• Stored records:
·····

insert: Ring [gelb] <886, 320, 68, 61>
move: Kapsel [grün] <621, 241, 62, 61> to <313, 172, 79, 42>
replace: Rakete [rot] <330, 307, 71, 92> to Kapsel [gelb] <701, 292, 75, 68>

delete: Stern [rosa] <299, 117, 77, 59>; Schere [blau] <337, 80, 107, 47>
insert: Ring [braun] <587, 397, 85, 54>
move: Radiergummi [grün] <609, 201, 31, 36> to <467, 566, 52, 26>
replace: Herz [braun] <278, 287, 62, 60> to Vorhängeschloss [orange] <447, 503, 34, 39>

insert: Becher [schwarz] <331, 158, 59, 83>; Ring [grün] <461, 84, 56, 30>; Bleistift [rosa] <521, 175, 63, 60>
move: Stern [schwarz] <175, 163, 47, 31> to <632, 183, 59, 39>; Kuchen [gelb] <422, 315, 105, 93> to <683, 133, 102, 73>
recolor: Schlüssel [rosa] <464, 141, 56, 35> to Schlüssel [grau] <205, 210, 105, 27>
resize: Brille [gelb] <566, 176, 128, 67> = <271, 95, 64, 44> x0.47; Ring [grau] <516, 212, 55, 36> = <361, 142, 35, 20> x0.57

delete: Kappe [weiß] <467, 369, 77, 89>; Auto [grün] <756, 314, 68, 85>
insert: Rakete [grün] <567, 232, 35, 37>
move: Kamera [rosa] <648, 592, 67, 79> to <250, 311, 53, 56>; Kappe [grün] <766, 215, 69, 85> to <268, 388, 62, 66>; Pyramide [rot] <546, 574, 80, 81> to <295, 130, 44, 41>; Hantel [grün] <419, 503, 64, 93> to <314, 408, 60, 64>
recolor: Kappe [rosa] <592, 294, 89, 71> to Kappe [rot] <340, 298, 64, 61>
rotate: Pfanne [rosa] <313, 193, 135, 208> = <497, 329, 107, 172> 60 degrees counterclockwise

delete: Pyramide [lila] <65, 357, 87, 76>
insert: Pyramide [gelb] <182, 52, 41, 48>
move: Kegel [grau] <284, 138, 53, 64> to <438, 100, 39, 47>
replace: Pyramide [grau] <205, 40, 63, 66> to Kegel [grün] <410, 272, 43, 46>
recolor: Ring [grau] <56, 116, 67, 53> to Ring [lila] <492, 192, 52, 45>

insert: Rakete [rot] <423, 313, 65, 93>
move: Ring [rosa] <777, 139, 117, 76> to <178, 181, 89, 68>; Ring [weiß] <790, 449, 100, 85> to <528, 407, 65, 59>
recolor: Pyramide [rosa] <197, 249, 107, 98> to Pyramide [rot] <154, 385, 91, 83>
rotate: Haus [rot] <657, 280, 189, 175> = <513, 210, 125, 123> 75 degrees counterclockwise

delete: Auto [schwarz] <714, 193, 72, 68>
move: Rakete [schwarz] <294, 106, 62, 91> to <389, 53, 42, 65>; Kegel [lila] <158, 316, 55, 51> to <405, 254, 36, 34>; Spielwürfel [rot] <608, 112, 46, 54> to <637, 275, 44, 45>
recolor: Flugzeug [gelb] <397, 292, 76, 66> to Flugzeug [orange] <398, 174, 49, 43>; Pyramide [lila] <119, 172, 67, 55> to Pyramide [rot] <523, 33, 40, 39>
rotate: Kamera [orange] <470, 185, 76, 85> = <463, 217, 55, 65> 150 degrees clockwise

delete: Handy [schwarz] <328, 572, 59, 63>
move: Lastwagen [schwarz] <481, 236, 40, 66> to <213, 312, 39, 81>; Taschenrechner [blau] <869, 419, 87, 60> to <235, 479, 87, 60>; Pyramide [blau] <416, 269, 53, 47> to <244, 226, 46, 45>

·····

What you give back should be only the lines of the records above, starting at the line with "insert: Rakete [grün] <567, 232, 35, 37>" and ending at the line with "move: Kamera [rosa]", restated word for word.

• ANSWER BOX:
insert: Rakete [grün] <567, 232, 35, 37>
move: Kamera [rosa] <648, 592, 67, 79> to <250, 311, 53, 56>; Kappe [grün] <766, 215, 69, 85> to <268, 388, 62, 66>; Pyramide [rot] <546, 574, 80, 81> to <295, 130, 44, 41>; Hantel [grün] <419, 503, 64, 93> to <314, 408, 60, 64>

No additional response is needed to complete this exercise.